BEGIN Supplied information

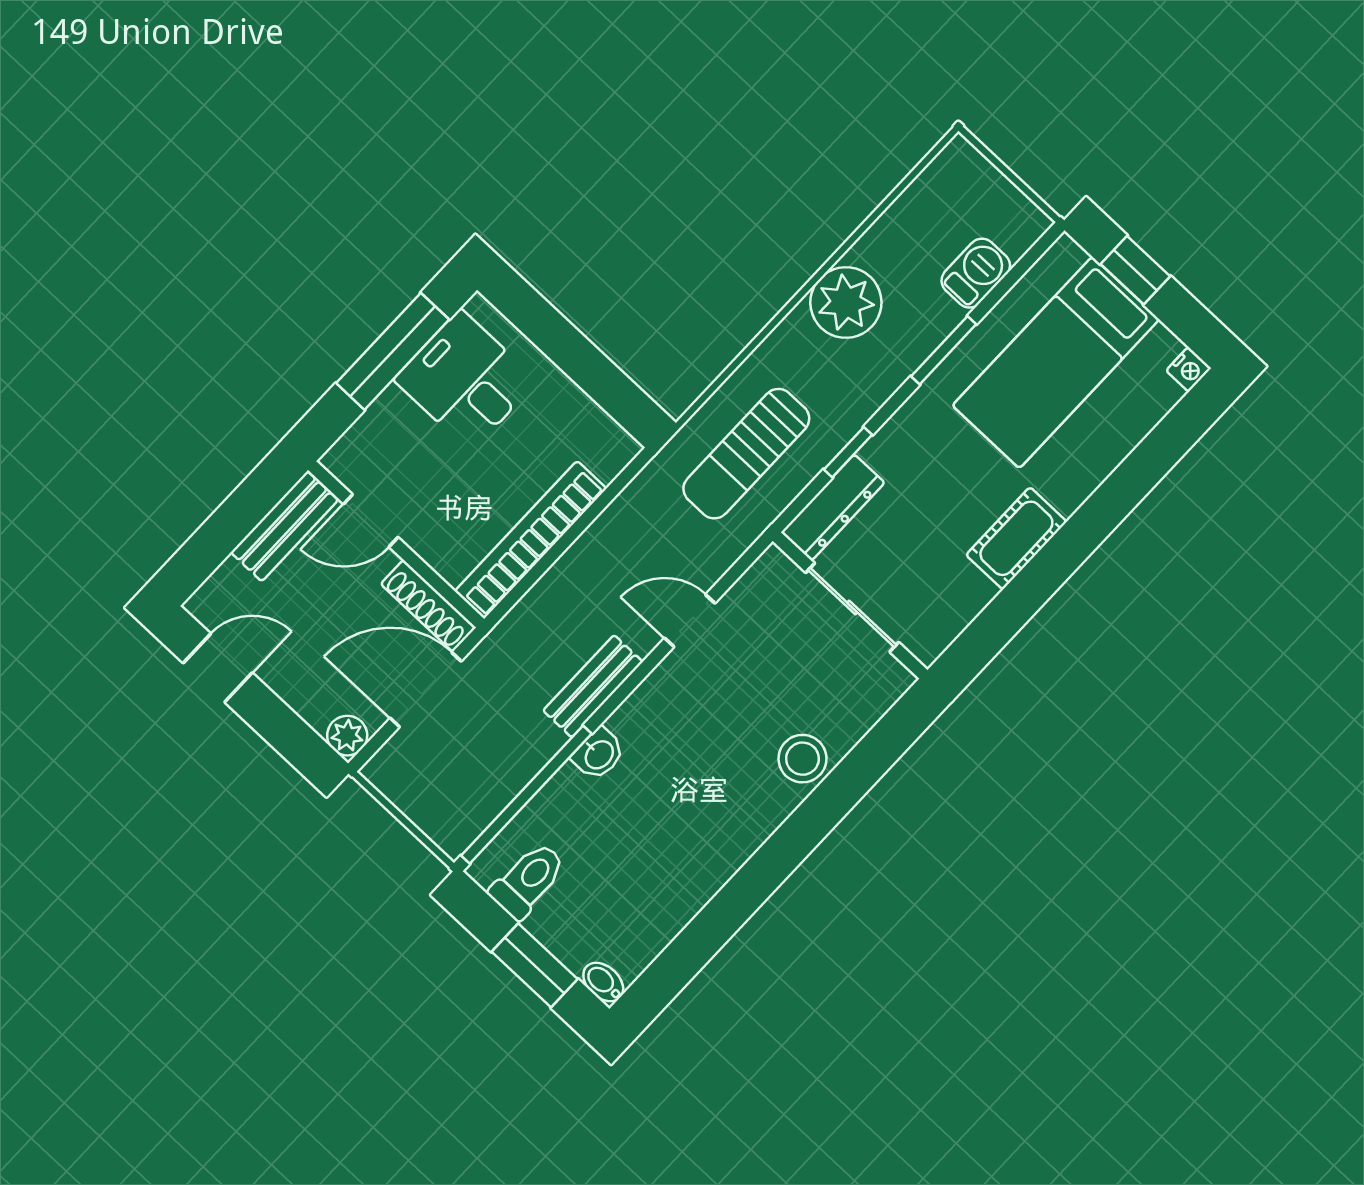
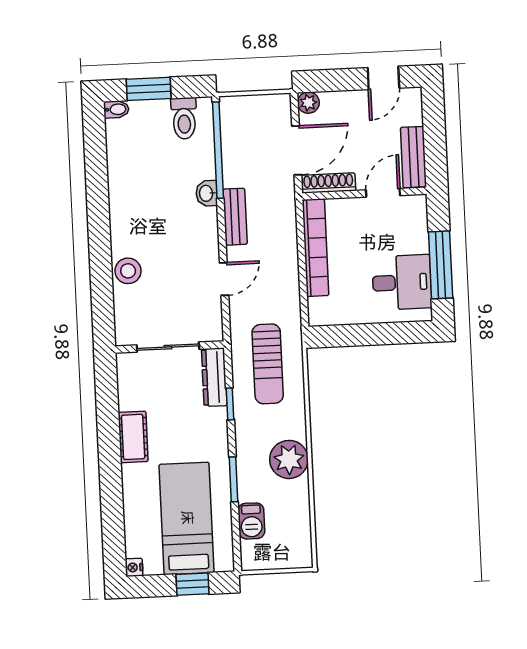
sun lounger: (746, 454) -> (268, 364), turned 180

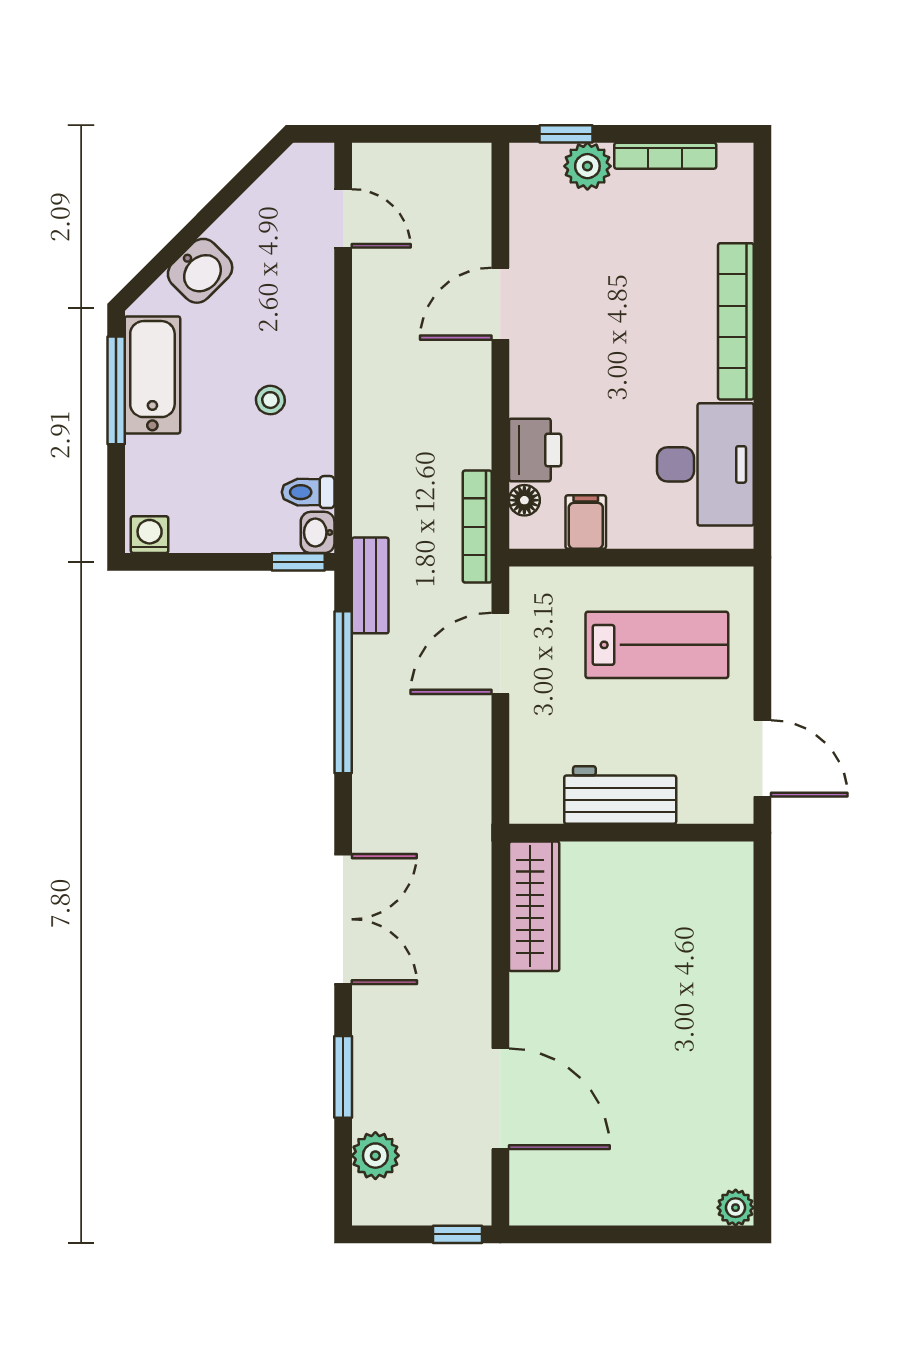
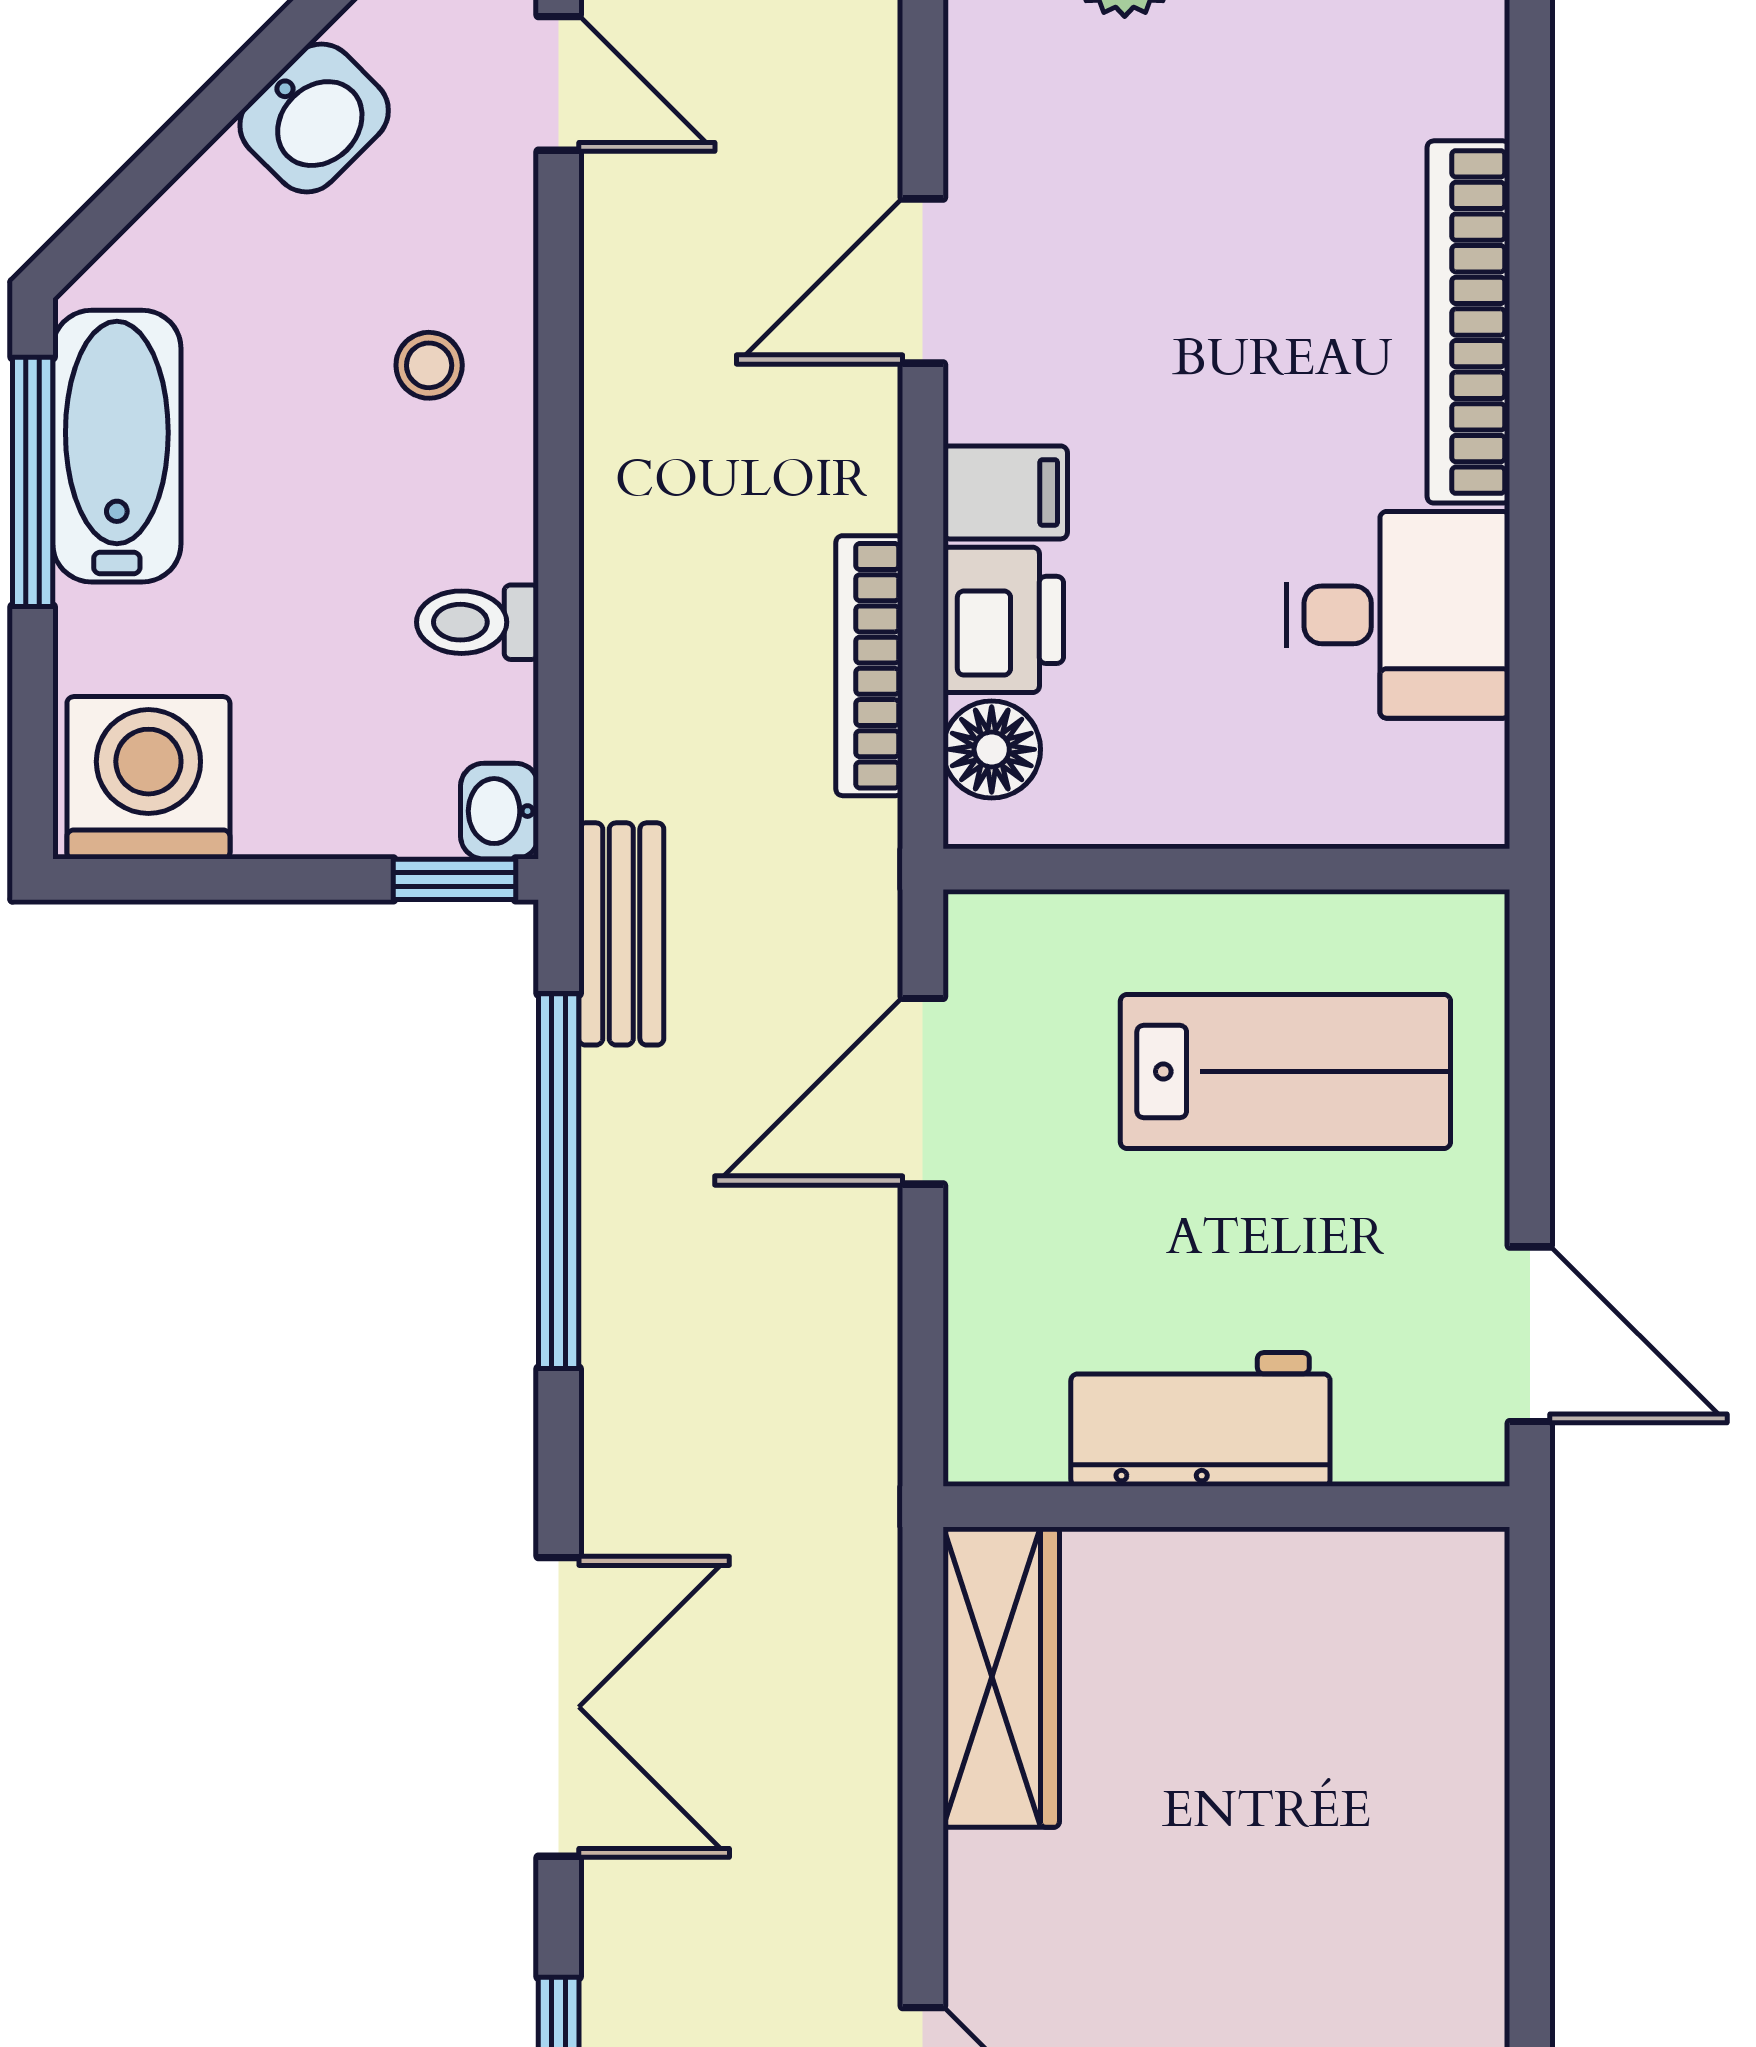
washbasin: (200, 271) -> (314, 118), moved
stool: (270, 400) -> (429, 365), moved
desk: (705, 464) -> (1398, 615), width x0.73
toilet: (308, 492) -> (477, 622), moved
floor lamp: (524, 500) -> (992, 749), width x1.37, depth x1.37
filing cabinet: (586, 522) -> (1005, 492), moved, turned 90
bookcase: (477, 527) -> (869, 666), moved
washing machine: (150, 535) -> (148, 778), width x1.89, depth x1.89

END Supplied information

* Directions for this task
Print exactly the lines from the one with "floor lamp: (524, 500)" through the end of the data, inclusive.

* Solution below
floor lamp: (524, 500) -> (992, 749), width x1.37, depth x1.37
filing cabinet: (586, 522) -> (1005, 492), moved, turned 90
bookcase: (477, 527) -> (869, 666), moved
washing machine: (150, 535) -> (148, 778), width x1.89, depth x1.89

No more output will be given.